- _THE PROBLEM_
Find the line that contains "none -> lime round brick I5:J6 level 1" in the entries below. Output it and each later line exactly, and nothing else.

- _MATERIAL PROVIDED_

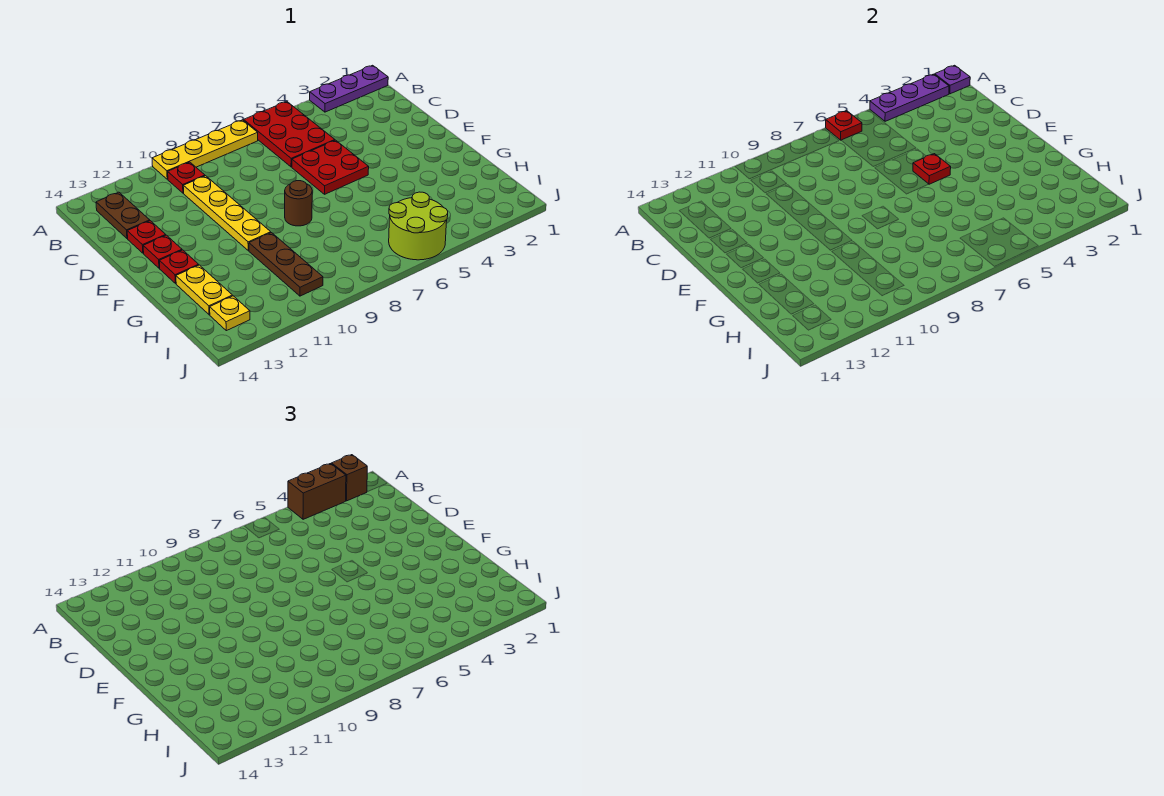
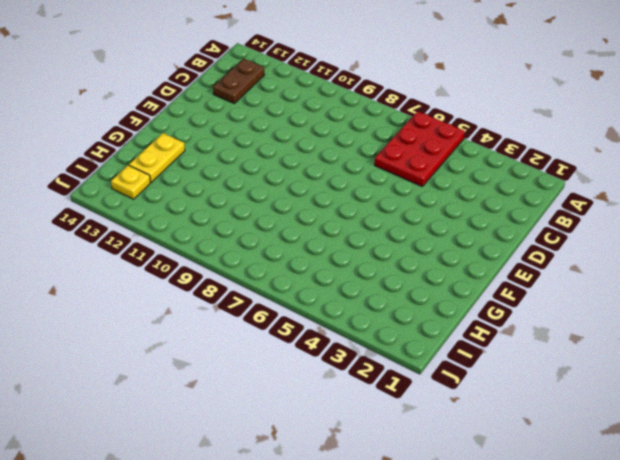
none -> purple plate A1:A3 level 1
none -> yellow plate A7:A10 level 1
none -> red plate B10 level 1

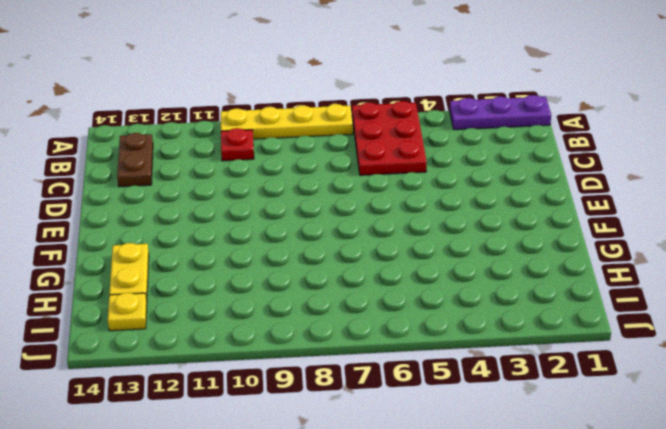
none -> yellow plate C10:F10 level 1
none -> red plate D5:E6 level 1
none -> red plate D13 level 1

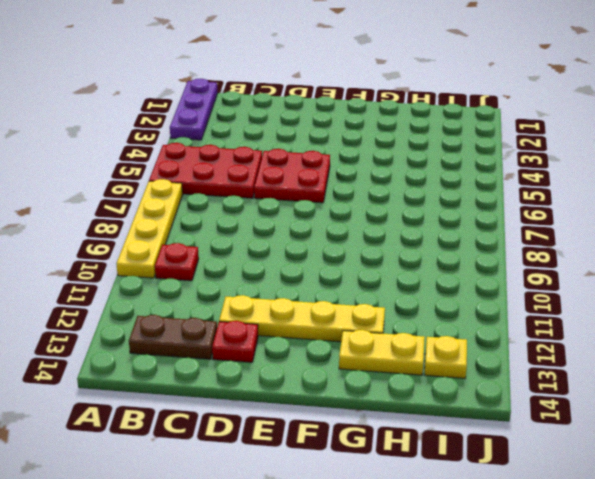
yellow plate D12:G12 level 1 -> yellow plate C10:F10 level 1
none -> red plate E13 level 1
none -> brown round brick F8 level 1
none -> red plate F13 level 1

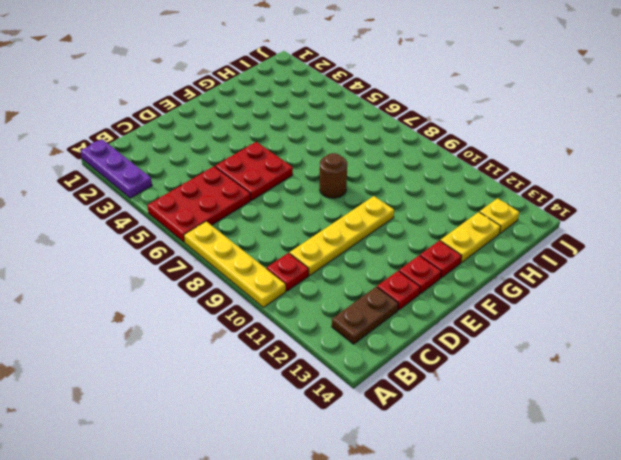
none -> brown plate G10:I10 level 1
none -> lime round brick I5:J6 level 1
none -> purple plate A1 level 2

- _EXERCISE OUTPUT_
none -> lime round brick I5:J6 level 1
none -> purple plate A1 level 2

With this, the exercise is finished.